Problem statement:
Could you return the full listing below exactly as it appears?

Information given:
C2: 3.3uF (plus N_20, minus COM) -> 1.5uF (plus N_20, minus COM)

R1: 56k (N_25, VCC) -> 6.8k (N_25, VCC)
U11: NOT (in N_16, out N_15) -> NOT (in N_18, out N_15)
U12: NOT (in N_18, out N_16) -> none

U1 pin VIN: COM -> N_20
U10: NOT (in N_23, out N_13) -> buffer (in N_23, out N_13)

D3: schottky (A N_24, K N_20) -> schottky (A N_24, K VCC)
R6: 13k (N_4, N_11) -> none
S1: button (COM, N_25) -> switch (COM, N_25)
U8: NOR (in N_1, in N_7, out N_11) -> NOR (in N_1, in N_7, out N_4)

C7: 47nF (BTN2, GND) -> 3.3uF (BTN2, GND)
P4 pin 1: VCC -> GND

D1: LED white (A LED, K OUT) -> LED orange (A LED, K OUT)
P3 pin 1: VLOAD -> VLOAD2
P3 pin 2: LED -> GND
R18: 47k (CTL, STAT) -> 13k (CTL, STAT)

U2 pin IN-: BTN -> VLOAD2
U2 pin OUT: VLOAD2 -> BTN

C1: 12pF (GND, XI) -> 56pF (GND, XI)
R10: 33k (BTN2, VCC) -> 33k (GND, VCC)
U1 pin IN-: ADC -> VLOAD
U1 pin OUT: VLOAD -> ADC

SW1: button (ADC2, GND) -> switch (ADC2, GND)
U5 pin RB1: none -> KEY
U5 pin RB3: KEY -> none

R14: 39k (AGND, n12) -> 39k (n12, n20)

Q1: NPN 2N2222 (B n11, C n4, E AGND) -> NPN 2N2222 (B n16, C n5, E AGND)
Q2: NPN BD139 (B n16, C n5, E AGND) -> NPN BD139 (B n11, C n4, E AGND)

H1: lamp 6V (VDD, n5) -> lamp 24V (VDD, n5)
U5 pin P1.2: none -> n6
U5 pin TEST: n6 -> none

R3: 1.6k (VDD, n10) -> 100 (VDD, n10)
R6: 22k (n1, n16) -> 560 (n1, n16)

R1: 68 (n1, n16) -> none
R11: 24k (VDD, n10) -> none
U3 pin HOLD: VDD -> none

Answer section:
C2: 3.3uF (plus N_20, minus COM) -> 1.5uF (plus N_20, minus COM)

R1: 56k (N_25, VCC) -> 6.8k (N_25, VCC)
U11: NOT (in N_16, out N_15) -> NOT (in N_18, out N_15)
U12: NOT (in N_18, out N_16) -> none

U1 pin VIN: COM -> N_20
U10: NOT (in N_23, out N_13) -> buffer (in N_23, out N_13)

D3: schottky (A N_24, K N_20) -> schottky (A N_24, K VCC)
R6: 13k (N_4, N_11) -> none
S1: button (COM, N_25) -> switch (COM, N_25)
U8: NOR (in N_1, in N_7, out N_11) -> NOR (in N_1, in N_7, out N_4)

C7: 47nF (BTN2, GND) -> 3.3uF (BTN2, GND)
P4 pin 1: VCC -> GND

D1: LED white (A LED, K OUT) -> LED orange (A LED, K OUT)
P3 pin 1: VLOAD -> VLOAD2
P3 pin 2: LED -> GND
R18: 47k (CTL, STAT) -> 13k (CTL, STAT)

U2 pin IN-: BTN -> VLOAD2
U2 pin OUT: VLOAD2 -> BTN

C1: 12pF (GND, XI) -> 56pF (GND, XI)
R10: 33k (BTN2, VCC) -> 33k (GND, VCC)
U1 pin IN-: ADC -> VLOAD
U1 pin OUT: VLOAD -> ADC

SW1: button (ADC2, GND) -> switch (ADC2, GND)
U5 pin RB1: none -> KEY
U5 pin RB3: KEY -> none

R14: 39k (AGND, n12) -> 39k (n12, n20)

Q1: NPN 2N2222 (B n11, C n4, E AGND) -> NPN 2N2222 (B n16, C n5, E AGND)
Q2: NPN BD139 (B n16, C n5, E AGND) -> NPN BD139 (B n11, C n4, E AGND)

H1: lamp 6V (VDD, n5) -> lamp 24V (VDD, n5)
U5 pin P1.2: none -> n6
U5 pin TEST: n6 -> none

R3: 1.6k (VDD, n10) -> 100 (VDD, n10)
R6: 22k (n1, n16) -> 560 (n1, n16)

R1: 68 (n1, n16) -> none
R11: 24k (VDD, n10) -> none
U3 pin HOLD: VDD -> none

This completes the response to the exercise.